┌────────

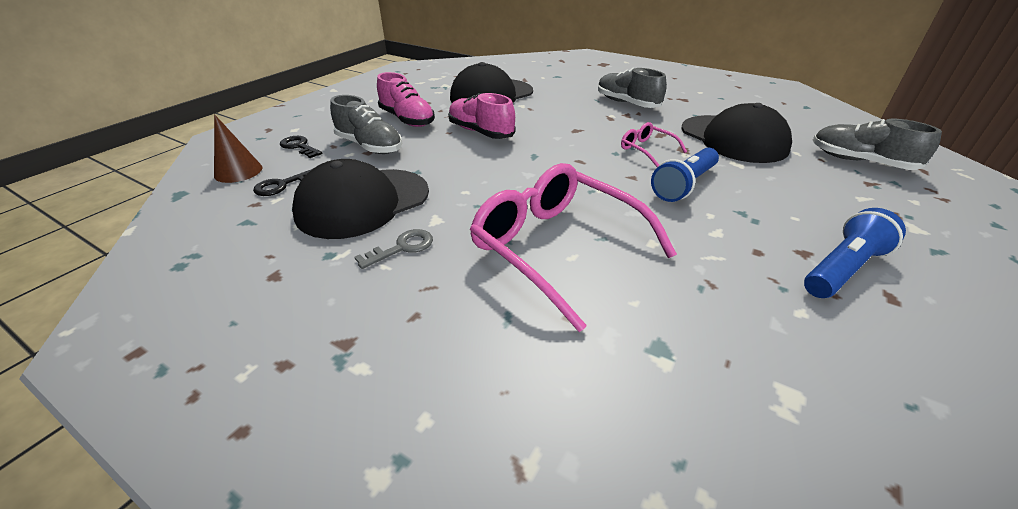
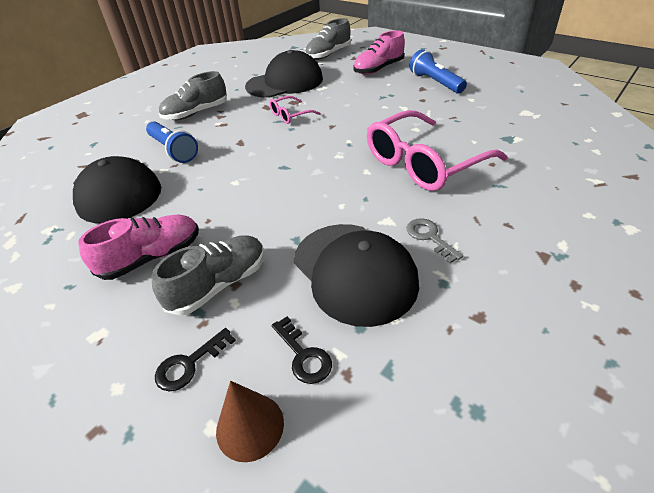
camera: 80 degrees left, 5 degrees up
(480, 132) = (219, 197): pink shoe -> pink shoe (378, 69)
(684, 185) = (347, 109): blue flashlight -> blue flashlight (173, 150)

└────────

GOAL OF THE EXERCISE:
Restate the listing word for word, pictures excluded.

RESULT OF THIS TASK:
camera: 80 degrees left, 5 degrees up
(480, 132) = (219, 197): pink shoe -> pink shoe (378, 69)
(684, 185) = (347, 109): blue flashlight -> blue flashlight (173, 150)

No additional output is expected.